*PROBLEM REQUIREMENTS*: The response should contain all of the data below, reproduced exactly, and no pictures.

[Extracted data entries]

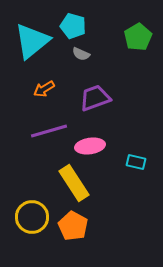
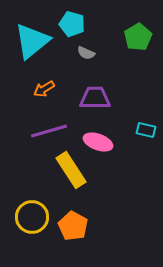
cyan pentagon: moved 1 px left, 2 px up
gray semicircle: moved 5 px right, 1 px up
purple trapezoid: rotated 20 degrees clockwise
pink ellipse: moved 8 px right, 4 px up; rotated 28 degrees clockwise
cyan rectangle: moved 10 px right, 32 px up
yellow rectangle: moved 3 px left, 13 px up
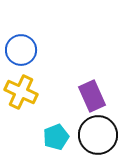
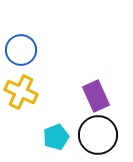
purple rectangle: moved 4 px right
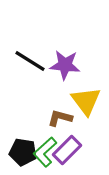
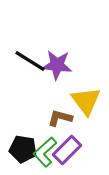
purple star: moved 8 px left
black pentagon: moved 3 px up
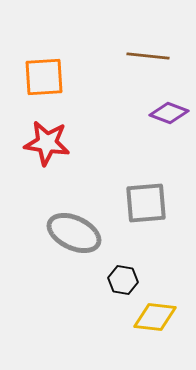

*RESPONSE AREA*:
cyan pentagon: moved 1 px left, 2 px up
gray semicircle: moved 5 px right, 1 px up
purple trapezoid: rotated 20 degrees clockwise
pink ellipse: moved 8 px right, 4 px up; rotated 28 degrees clockwise
cyan rectangle: moved 10 px right, 32 px up
yellow rectangle: moved 3 px left, 13 px up
purple rectangle: moved 4 px right
purple star: moved 8 px left
black pentagon: moved 3 px up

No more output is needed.